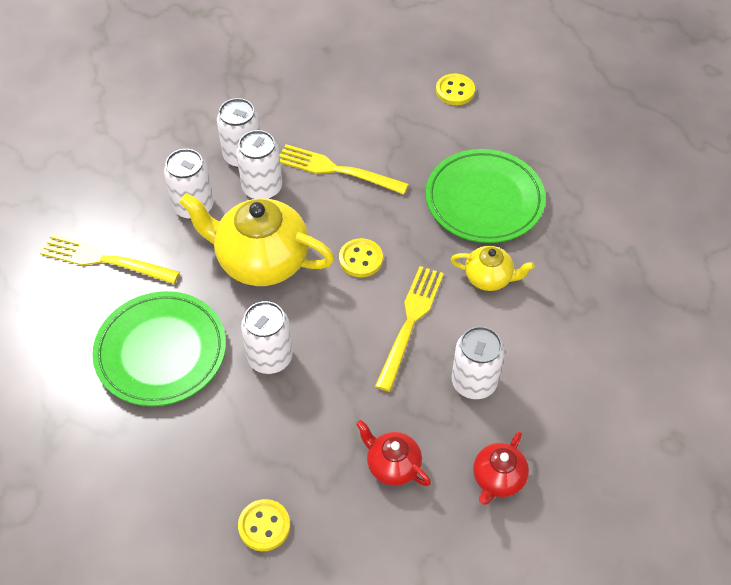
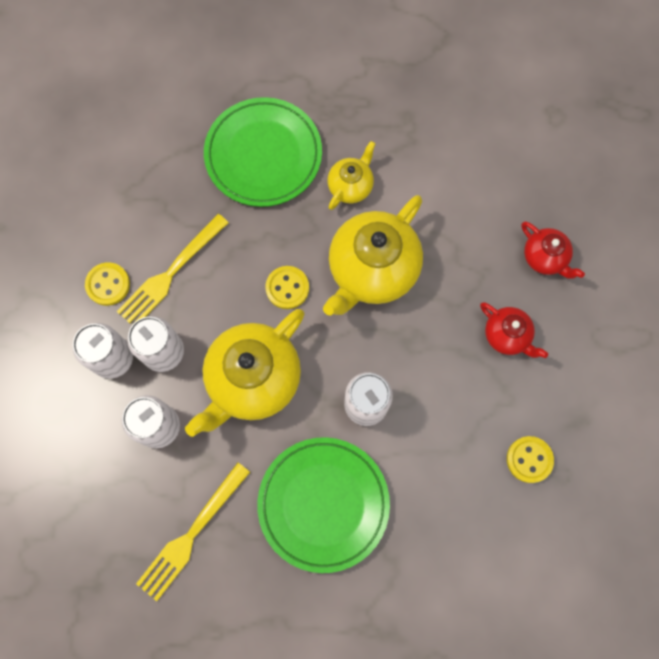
camera: 70 degrees left, 20 degrees up
red teapot [356,420,431,486] -> red teapot turned 105 degrees counterclockwise [480,302,548,358]
yellow fork [375,266,444,392] -> yellow teapot [323,195,423,315]
yellow button [436,73,475,105] -> yellow button moved to [85,262,130,306]
white can [452,326,505,399] -> none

== Assigned task ==
Every line of the records above where the string "teapot" is found should be copied.

== Written answer ==
red teapot [356,420,431,486] -> red teapot turned 105 degrees counterclockwise [480,302,548,358]
yellow fork [375,266,444,392] -> yellow teapot [323,195,423,315]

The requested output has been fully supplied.